##### Data for analysis #####

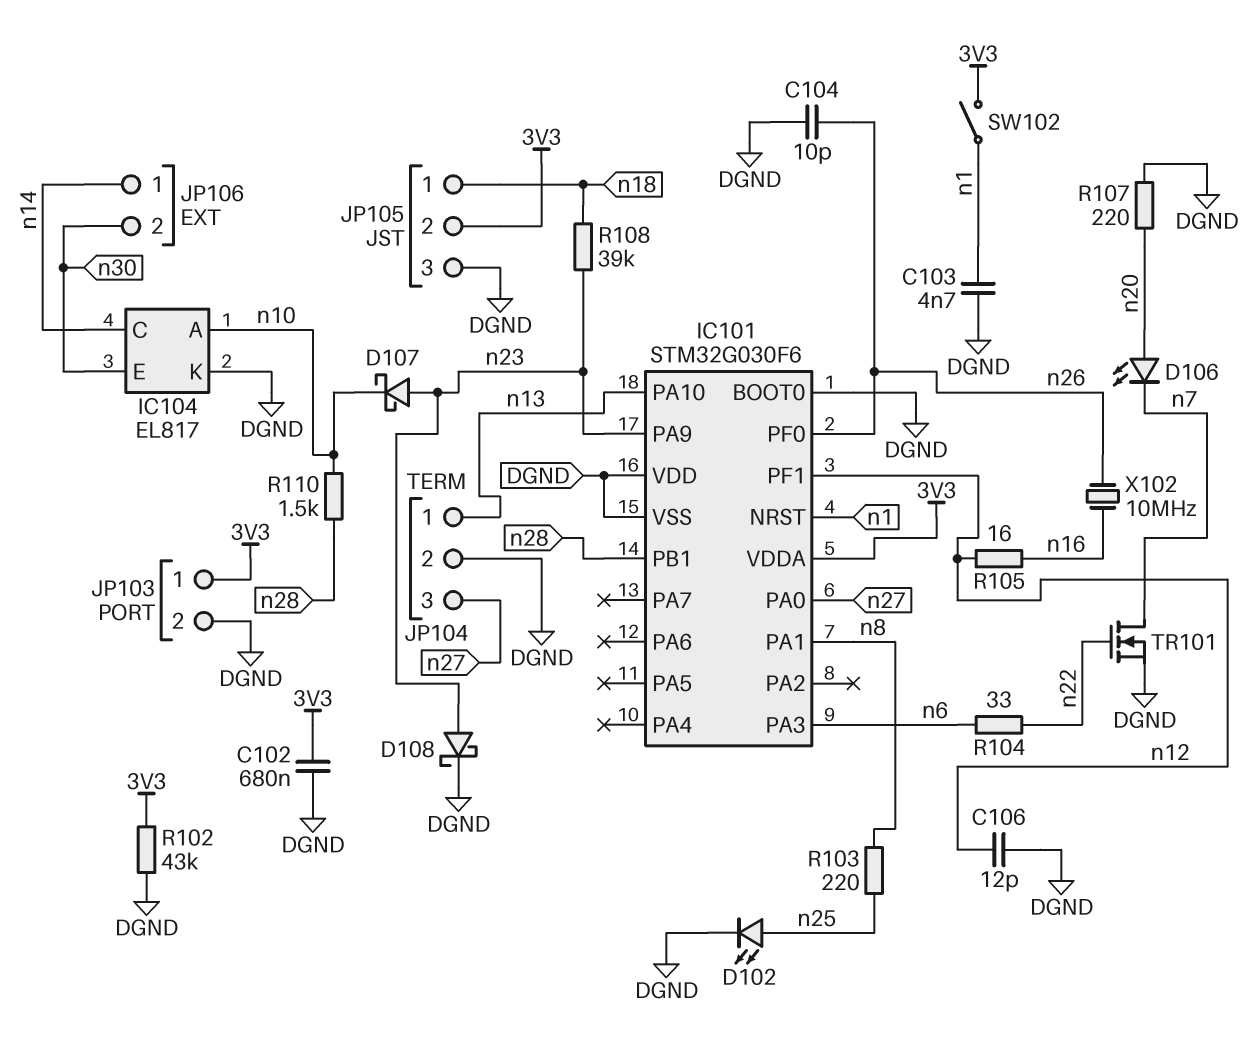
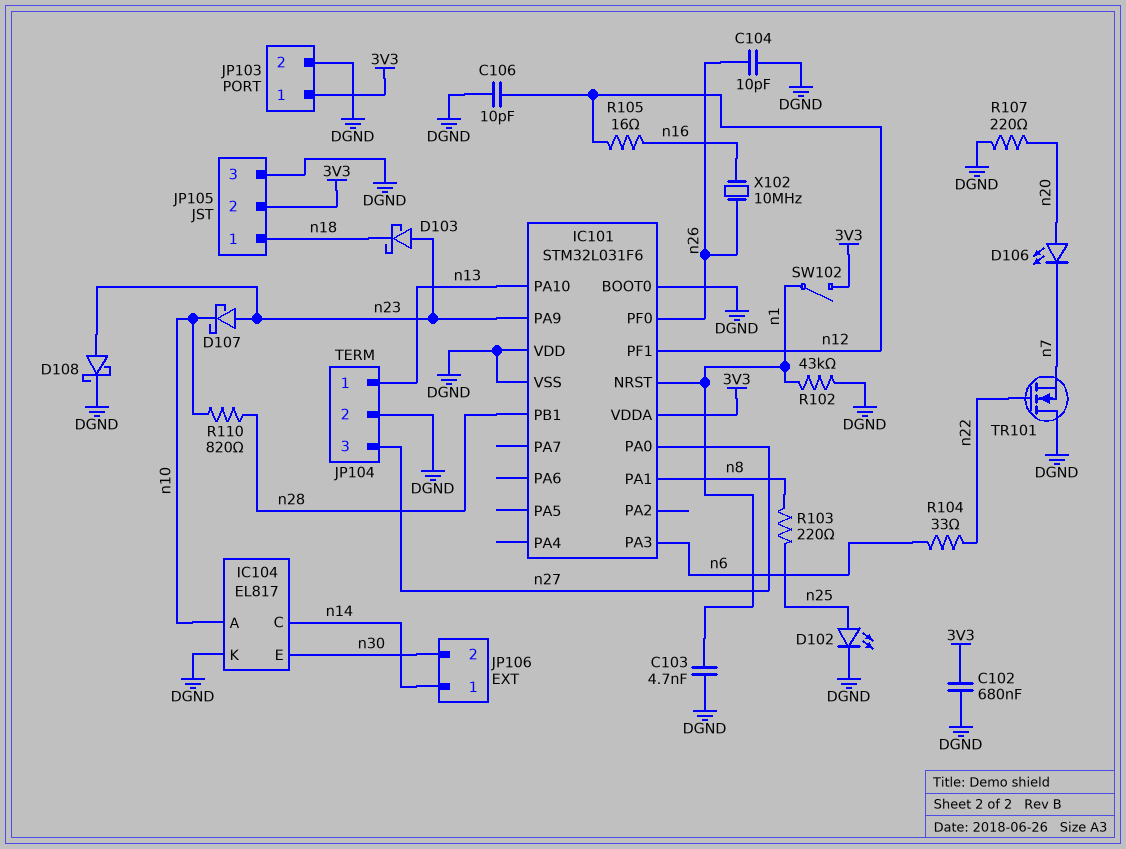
C106: 12pF (DGND, n12) -> 10pF (DGND, n12)
D103: none -> schottky (A n23, K n18)
IC101: STM32G030F6 -> STM32L031F6
R102: 43k (3V3, DGND) -> 43k (DGND, n1)
R108: 39k (n18, n23) -> none
R110: 1.5k (n10, n28) -> 820 (n10, n28)
TR101: NMOS (G n22, D n7, S DGND) -> NMOS (G n22, D DGND, S n7)

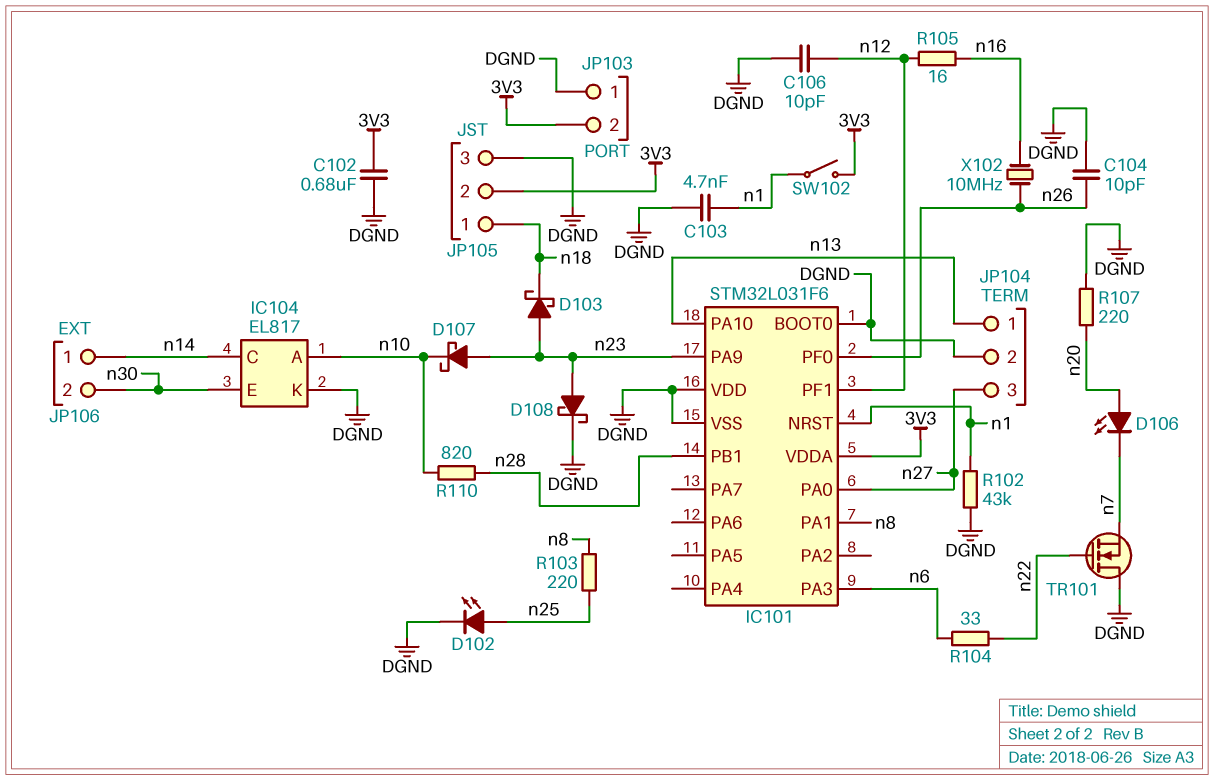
JP103 pin 1: 3V3 -> DGND
JP103 pin 2: DGND -> 3V3

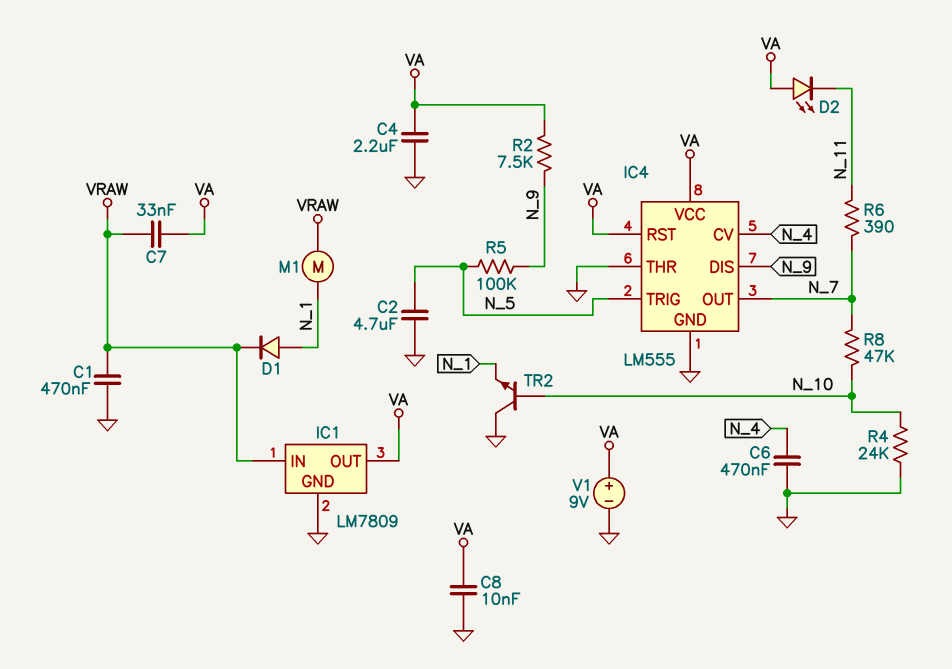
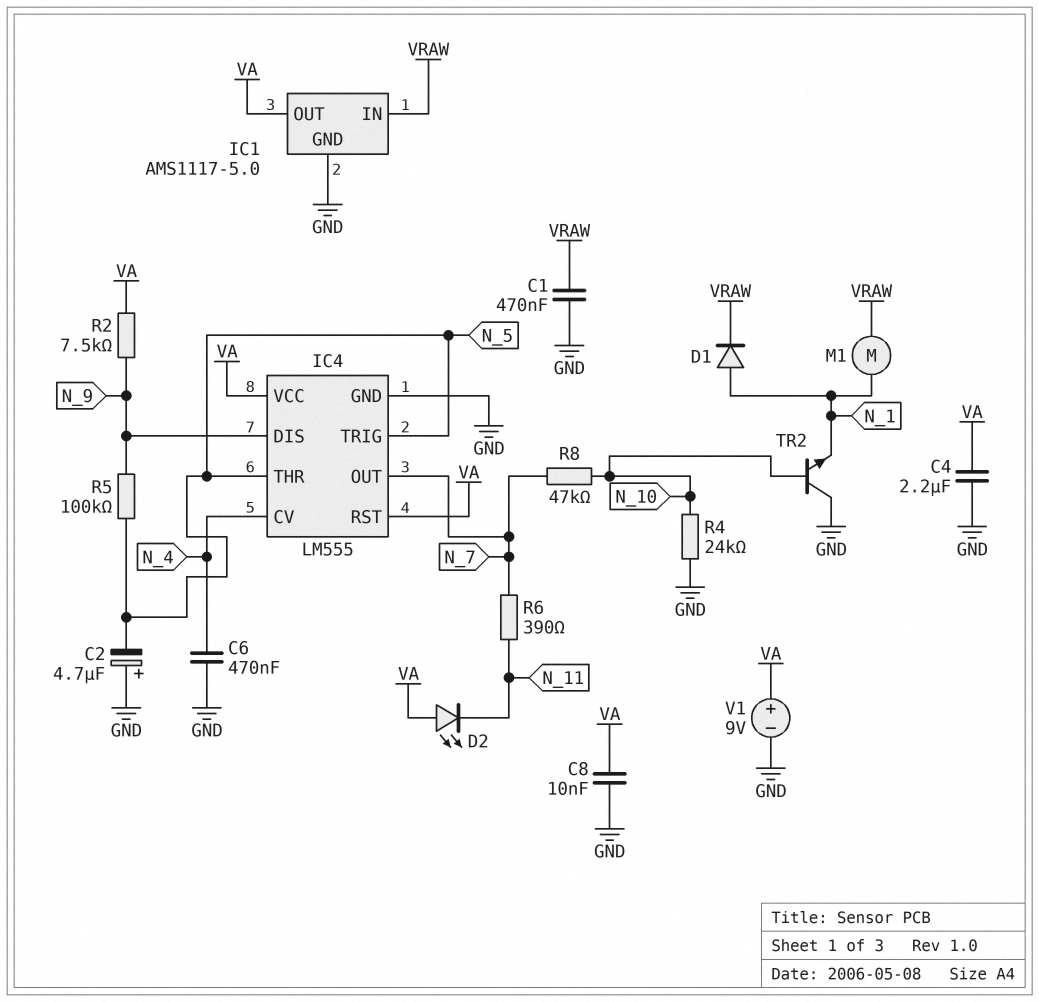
C2: 4.7uF (GND, N_5) -> 4.7uF (plus GND, minus N_5)
C7: 33nF (VA, VRAW) -> none
IC1: LM7809 -> AMS1117-5.0
IC4 pin THR: GND -> N_5

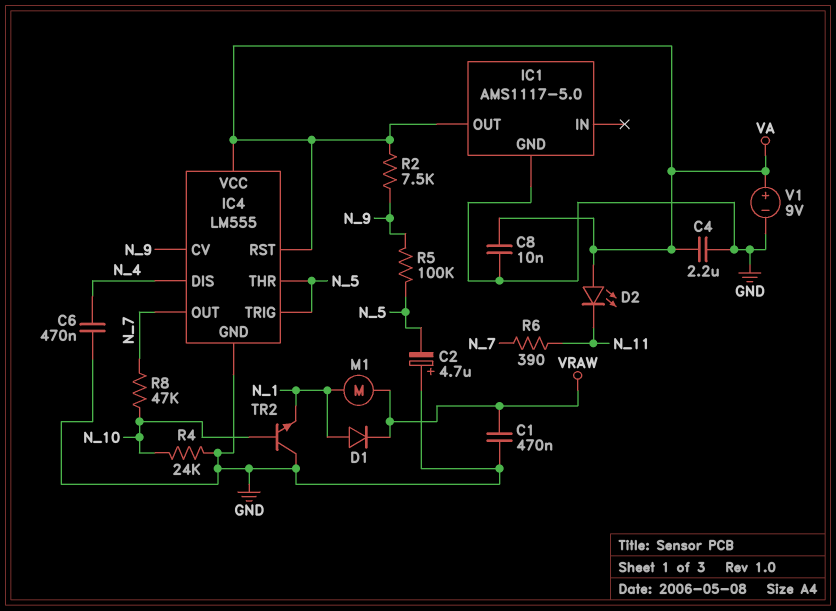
IC1 pin IN: VRAW -> none
IC4 pin CV: N_4 -> N_9
IC4 pin DIS: N_9 -> N_4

#####

## The task
Could you set down every record above word for word, leaving out the pictures?

## Task result
C106: 12pF (DGND, n12) -> 10pF (DGND, n12)
D103: none -> schottky (A n23, K n18)
IC101: STM32G030F6 -> STM32L031F6
R102: 43k (3V3, DGND) -> 43k (DGND, n1)
R108: 39k (n18, n23) -> none
R110: 1.5k (n10, n28) -> 820 (n10, n28)
TR101: NMOS (G n22, D n7, S DGND) -> NMOS (G n22, D DGND, S n7)

JP103 pin 1: 3V3 -> DGND
JP103 pin 2: DGND -> 3V3

C2: 4.7uF (GND, N_5) -> 4.7uF (plus GND, minus N_5)
C7: 33nF (VA, VRAW) -> none
IC1: LM7809 -> AMS1117-5.0
IC4 pin THR: GND -> N_5

IC1 pin IN: VRAW -> none
IC4 pin CV: N_4 -> N_9
IC4 pin DIS: N_9 -> N_4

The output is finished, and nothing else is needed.